Work item:
Your task is to set down the records below again, exactly.

#### Data supplied

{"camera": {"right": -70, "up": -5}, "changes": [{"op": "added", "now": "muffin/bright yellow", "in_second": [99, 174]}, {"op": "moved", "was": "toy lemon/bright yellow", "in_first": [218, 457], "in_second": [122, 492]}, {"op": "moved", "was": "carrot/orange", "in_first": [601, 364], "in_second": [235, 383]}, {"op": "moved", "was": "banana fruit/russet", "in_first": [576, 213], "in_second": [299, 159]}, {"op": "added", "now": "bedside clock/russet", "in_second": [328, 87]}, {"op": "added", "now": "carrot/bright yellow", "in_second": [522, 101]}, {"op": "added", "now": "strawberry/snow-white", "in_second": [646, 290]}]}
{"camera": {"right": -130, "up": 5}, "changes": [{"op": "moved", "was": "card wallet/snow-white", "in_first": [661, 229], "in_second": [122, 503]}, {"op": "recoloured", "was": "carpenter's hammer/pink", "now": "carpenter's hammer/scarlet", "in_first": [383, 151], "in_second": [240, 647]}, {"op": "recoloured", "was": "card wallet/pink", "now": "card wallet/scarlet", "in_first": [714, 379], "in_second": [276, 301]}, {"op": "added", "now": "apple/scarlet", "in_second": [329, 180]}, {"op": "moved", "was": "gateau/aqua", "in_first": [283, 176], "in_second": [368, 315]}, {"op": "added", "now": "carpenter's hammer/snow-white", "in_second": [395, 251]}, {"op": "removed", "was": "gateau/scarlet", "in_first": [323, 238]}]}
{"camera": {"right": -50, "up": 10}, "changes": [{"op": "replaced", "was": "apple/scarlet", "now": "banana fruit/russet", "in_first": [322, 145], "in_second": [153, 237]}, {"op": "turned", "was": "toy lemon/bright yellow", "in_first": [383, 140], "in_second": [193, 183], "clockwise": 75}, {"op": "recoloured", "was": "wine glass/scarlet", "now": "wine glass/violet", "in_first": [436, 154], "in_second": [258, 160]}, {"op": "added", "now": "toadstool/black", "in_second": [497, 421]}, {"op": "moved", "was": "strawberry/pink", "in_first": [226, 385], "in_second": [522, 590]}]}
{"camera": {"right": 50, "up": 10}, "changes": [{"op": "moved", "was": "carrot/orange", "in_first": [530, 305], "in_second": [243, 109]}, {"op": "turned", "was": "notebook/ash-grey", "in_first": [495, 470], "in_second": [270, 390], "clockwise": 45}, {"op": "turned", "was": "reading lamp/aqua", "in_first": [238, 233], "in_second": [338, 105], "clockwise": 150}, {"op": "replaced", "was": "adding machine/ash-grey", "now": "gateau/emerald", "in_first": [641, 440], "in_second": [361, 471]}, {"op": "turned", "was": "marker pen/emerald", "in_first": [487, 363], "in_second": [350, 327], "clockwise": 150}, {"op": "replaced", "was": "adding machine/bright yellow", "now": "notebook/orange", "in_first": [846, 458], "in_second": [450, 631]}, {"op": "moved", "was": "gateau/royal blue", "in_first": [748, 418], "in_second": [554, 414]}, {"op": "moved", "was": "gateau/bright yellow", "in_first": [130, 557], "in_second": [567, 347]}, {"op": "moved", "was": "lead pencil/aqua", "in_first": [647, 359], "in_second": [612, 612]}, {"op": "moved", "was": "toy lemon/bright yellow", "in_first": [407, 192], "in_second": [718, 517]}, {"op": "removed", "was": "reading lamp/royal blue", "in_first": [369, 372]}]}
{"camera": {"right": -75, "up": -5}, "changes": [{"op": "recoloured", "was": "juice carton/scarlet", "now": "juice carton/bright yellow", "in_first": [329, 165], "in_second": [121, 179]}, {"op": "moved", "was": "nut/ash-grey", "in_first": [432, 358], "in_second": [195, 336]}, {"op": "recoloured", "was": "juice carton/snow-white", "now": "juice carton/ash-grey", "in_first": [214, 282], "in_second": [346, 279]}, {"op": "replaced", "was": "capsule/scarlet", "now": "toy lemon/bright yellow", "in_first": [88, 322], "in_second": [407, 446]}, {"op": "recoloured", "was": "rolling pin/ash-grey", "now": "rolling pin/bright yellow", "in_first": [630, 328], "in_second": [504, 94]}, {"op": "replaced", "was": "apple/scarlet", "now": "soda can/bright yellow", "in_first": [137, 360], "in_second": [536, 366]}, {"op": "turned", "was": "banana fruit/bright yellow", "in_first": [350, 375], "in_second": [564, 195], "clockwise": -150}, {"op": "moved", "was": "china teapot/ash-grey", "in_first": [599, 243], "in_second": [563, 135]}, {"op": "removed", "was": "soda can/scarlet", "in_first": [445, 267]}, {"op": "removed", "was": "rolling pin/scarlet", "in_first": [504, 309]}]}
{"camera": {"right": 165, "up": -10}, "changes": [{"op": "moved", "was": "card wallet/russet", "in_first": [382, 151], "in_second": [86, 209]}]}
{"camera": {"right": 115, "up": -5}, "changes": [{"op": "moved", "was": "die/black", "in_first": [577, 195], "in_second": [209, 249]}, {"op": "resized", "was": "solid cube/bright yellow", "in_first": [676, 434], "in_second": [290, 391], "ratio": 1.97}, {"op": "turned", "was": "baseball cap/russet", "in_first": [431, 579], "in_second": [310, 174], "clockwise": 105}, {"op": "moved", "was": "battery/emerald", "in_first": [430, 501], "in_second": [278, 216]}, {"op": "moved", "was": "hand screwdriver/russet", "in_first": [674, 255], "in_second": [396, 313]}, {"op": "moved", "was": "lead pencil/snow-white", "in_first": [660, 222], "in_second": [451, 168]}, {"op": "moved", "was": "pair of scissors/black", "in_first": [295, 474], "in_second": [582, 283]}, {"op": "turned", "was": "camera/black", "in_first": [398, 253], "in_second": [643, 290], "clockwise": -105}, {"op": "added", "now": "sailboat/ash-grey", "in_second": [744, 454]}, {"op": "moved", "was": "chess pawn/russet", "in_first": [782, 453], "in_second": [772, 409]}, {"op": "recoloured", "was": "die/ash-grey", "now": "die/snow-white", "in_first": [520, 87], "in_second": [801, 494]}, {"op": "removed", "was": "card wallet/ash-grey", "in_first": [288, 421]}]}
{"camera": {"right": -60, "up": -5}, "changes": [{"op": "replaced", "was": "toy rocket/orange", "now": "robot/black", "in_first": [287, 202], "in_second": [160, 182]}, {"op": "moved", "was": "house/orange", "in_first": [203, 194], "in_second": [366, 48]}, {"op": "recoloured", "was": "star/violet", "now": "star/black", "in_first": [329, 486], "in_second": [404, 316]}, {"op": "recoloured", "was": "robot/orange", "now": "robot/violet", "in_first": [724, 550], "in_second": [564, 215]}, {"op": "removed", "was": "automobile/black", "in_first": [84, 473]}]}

########

Response for this exercise:
{"camera": {"right": -70, "up": -5}, "changes": [{"op": "added", "now": "muffin/bright yellow", "in_second": [99, 174]}, {"op": "moved", "was": "toy lemon/bright yellow", "in_first": [218, 457], "in_second": [122, 492]}, {"op": "moved", "was": "carrot/orange", "in_first": [601, 364], "in_second": [235, 383]}, {"op": "moved", "was": "banana fruit/russet", "in_first": [576, 213], "in_second": [299, 159]}, {"op": "added", "now": "bedside clock/russet", "in_second": [328, 87]}, {"op": "added", "now": "carrot/bright yellow", "in_second": [522, 101]}, {"op": "added", "now": "strawberry/snow-white", "in_second": [646, 290]}]}
{"camera": {"right": -130, "up": 5}, "changes": [{"op": "moved", "was": "card wallet/snow-white", "in_first": [661, 229], "in_second": [122, 503]}, {"op": "recoloured", "was": "carpenter's hammer/pink", "now": "carpenter's hammer/scarlet", "in_first": [383, 151], "in_second": [240, 647]}, {"op": "recoloured", "was": "card wallet/pink", "now": "card wallet/scarlet", "in_first": [714, 379], "in_second": [276, 301]}, {"op": "added", "now": "apple/scarlet", "in_second": [329, 180]}, {"op": "moved", "was": "gateau/aqua", "in_first": [283, 176], "in_second": [368, 315]}, {"op": "added", "now": "carpenter's hammer/snow-white", "in_second": [395, 251]}, {"op": "removed", "was": "gateau/scarlet", "in_first": [323, 238]}]}
{"camera": {"right": -50, "up": 10}, "changes": [{"op": "replaced", "was": "apple/scarlet", "now": "banana fruit/russet", "in_first": [322, 145], "in_second": [153, 237]}, {"op": "turned", "was": "toy lemon/bright yellow", "in_first": [383, 140], "in_second": [193, 183], "clockwise": 75}, {"op": "recoloured", "was": "wine glass/scarlet", "now": "wine glass/violet", "in_first": [436, 154], "in_second": [258, 160]}, {"op": "added", "now": "toadstool/black", "in_second": [497, 421]}, {"op": "moved", "was": "strawberry/pink", "in_first": [226, 385], "in_second": [522, 590]}]}
{"camera": {"right": 50, "up": 10}, "changes": [{"op": "moved", "was": "carrot/orange", "in_first": [530, 305], "in_second": [243, 109]}, {"op": "turned", "was": "notebook/ash-grey", "in_first": [495, 470], "in_second": [270, 390], "clockwise": 45}, {"op": "turned", "was": "reading lamp/aqua", "in_first": [238, 233], "in_second": [338, 105], "clockwise": 150}, {"op": "replaced", "was": "adding machine/ash-grey", "now": "gateau/emerald", "in_first": [641, 440], "in_second": [361, 471]}, {"op": "turned", "was": "marker pen/emerald", "in_first": [487, 363], "in_second": [350, 327], "clockwise": 150}, {"op": "replaced", "was": "adding machine/bright yellow", "now": "notebook/orange", "in_first": [846, 458], "in_second": [450, 631]}, {"op": "moved", "was": "gateau/royal blue", "in_first": [748, 418], "in_second": [554, 414]}, {"op": "moved", "was": "gateau/bright yellow", "in_first": [130, 557], "in_second": [567, 347]}, {"op": "moved", "was": "lead pencil/aqua", "in_first": [647, 359], "in_second": [612, 612]}, {"op": "moved", "was": "toy lemon/bright yellow", "in_first": [407, 192], "in_second": [718, 517]}, {"op": "removed", "was": "reading lamp/royal blue", "in_first": [369, 372]}]}
{"camera": {"right": -75, "up": -5}, "changes": [{"op": "recoloured", "was": "juice carton/scarlet", "now": "juice carton/bright yellow", "in_first": [329, 165], "in_second": [121, 179]}, {"op": "moved", "was": "nut/ash-grey", "in_first": [432, 358], "in_second": [195, 336]}, {"op": "recoloured", "was": "juice carton/snow-white", "now": "juice carton/ash-grey", "in_first": [214, 282], "in_second": [346, 279]}, {"op": "replaced", "was": "capsule/scarlet", "now": "toy lemon/bright yellow", "in_first": [88, 322], "in_second": [407, 446]}, {"op": "recoloured", "was": "rolling pin/ash-grey", "now": "rolling pin/bright yellow", "in_first": [630, 328], "in_second": [504, 94]}, {"op": "replaced", "was": "apple/scarlet", "now": "soda can/bright yellow", "in_first": [137, 360], "in_second": [536, 366]}, {"op": "turned", "was": "banana fruit/bright yellow", "in_first": [350, 375], "in_second": [564, 195], "clockwise": -150}, {"op": "moved", "was": "china teapot/ash-grey", "in_first": [599, 243], "in_second": [563, 135]}, {"op": "removed", "was": "soda can/scarlet", "in_first": [445, 267]}, {"op": "removed", "was": "rolling pin/scarlet", "in_first": [504, 309]}]}
{"camera": {"right": 165, "up": -10}, "changes": [{"op": "moved", "was": "card wallet/russet", "in_first": [382, 151], "in_second": [86, 209]}]}
{"camera": {"right": 115, "up": -5}, "changes": [{"op": "moved", "was": "die/black", "in_first": [577, 195], "in_second": [209, 249]}, {"op": "resized", "was": "solid cube/bright yellow", "in_first": [676, 434], "in_second": [290, 391], "ratio": 1.97}, {"op": "turned", "was": "baseball cap/russet", "in_first": [431, 579], "in_second": [310, 174], "clockwise": 105}, {"op": "moved", "was": "battery/emerald", "in_first": [430, 501], "in_second": [278, 216]}, {"op": "moved", "was": "hand screwdriver/russet", "in_first": [674, 255], "in_second": [396, 313]}, {"op": "moved", "was": "lead pencil/snow-white", "in_first": [660, 222], "in_second": [451, 168]}, {"op": "moved", "was": "pair of scissors/black", "in_first": [295, 474], "in_second": [582, 283]}, {"op": "turned", "was": "camera/black", "in_first": [398, 253], "in_second": [643, 290], "clockwise": -105}, {"op": "added", "now": "sailboat/ash-grey", "in_second": [744, 454]}, {"op": "moved", "was": "chess pawn/russet", "in_first": [782, 453], "in_second": [772, 409]}, {"op": "recoloured", "was": "die/ash-grey", "now": "die/snow-white", "in_first": [520, 87], "in_second": [801, 494]}, {"op": "removed", "was": "card wallet/ash-grey", "in_first": [288, 421]}]}
{"camera": {"right": -60, "up": -5}, "changes": [{"op": "replaced", "was": "toy rocket/orange", "now": "robot/black", "in_first": [287, 202], "in_second": [160, 182]}, {"op": "moved", "was": "house/orange", "in_first": [203, 194], "in_second": [366, 48]}, {"op": "recoloured", "was": "star/violet", "now": "star/black", "in_first": [329, 486], "in_second": [404, 316]}, {"op": "recoloured", "was": "robot/orange", "now": "robot/violet", "in_first": [724, 550], "in_second": [564, 215]}, {"op": "removed", "was": "automobile/black", "in_first": [84, 473]}]}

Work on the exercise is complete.